AVAILABLE DATA: Begin

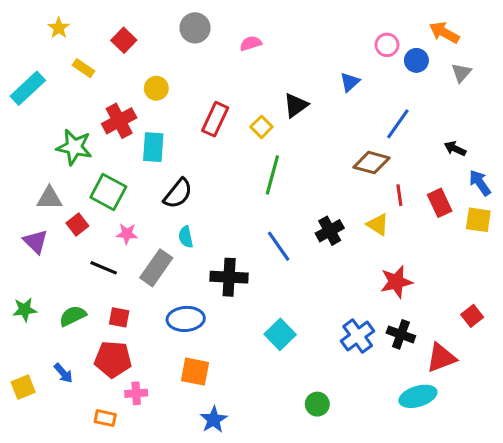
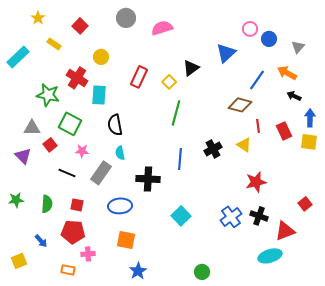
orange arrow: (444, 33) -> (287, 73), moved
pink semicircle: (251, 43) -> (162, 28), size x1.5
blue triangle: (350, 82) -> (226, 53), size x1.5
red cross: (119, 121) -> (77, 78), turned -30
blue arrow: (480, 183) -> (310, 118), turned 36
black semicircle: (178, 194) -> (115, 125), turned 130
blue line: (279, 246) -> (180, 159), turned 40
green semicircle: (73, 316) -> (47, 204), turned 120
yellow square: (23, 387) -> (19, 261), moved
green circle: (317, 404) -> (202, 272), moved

AVAILABLE DATA: End

• **EXERCISE AIM**: Please output the full listing above exactly, minus any pictures.

• **EXERCISE SOLUTION**:
orange arrow: (444, 33) -> (287, 73), moved
pink semicircle: (251, 43) -> (162, 28), size x1.5
blue triangle: (350, 82) -> (226, 53), size x1.5
red cross: (119, 121) -> (77, 78), turned -30
blue arrow: (480, 183) -> (310, 118), turned 36
black semicircle: (178, 194) -> (115, 125), turned 130
blue line: (279, 246) -> (180, 159), turned 40
green semicircle: (73, 316) -> (47, 204), turned 120
yellow square: (23, 387) -> (19, 261), moved
green circle: (317, 404) -> (202, 272), moved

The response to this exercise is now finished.